Stored records:
╭──
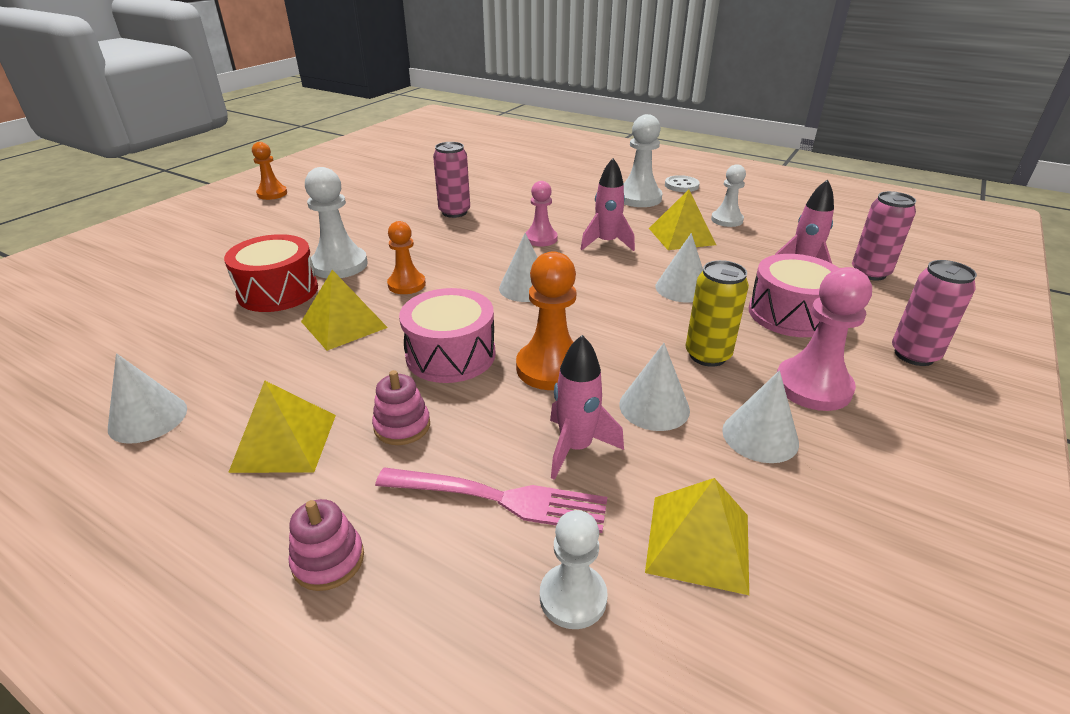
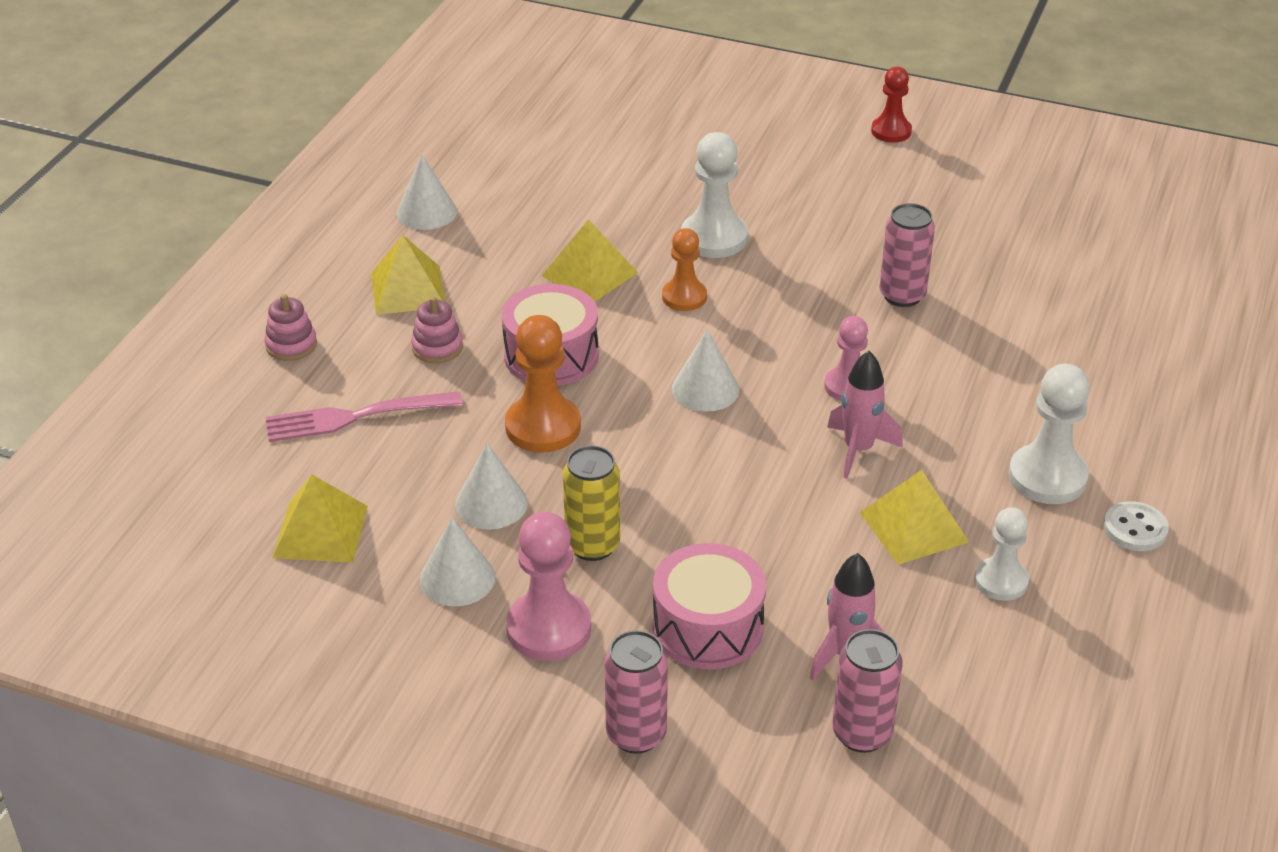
camera: 80 degrees right, 5 degrees up
(272, 194) = (891, 131): orange pawn -> red pawn
(278, 291) = (642, 213): red drum -> none
(498, 499) = (357, 416): pink fork -> pink fork turned 75 degrees clockwise
(573, 597) = (266, 466): white pawn -> none
(576, 448) = (423, 455): pink rocket -> none
(682, 288) = (747, 526): white cone -> none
╰──
WHAT YOU WILL DO
Only the text of the records belongs in your answer, repeated exactly; the pictures stay out.

RESPONSE TO THE EXERCISE
camera: 80 degrees right, 5 degrees up
(272, 194) = (891, 131): orange pawn -> red pawn
(278, 291) = (642, 213): red drum -> none
(498, 499) = (357, 416): pink fork -> pink fork turned 75 degrees clockwise
(573, 597) = (266, 466): white pawn -> none
(576, 448) = (423, 455): pink rocket -> none
(682, 288) = (747, 526): white cone -> none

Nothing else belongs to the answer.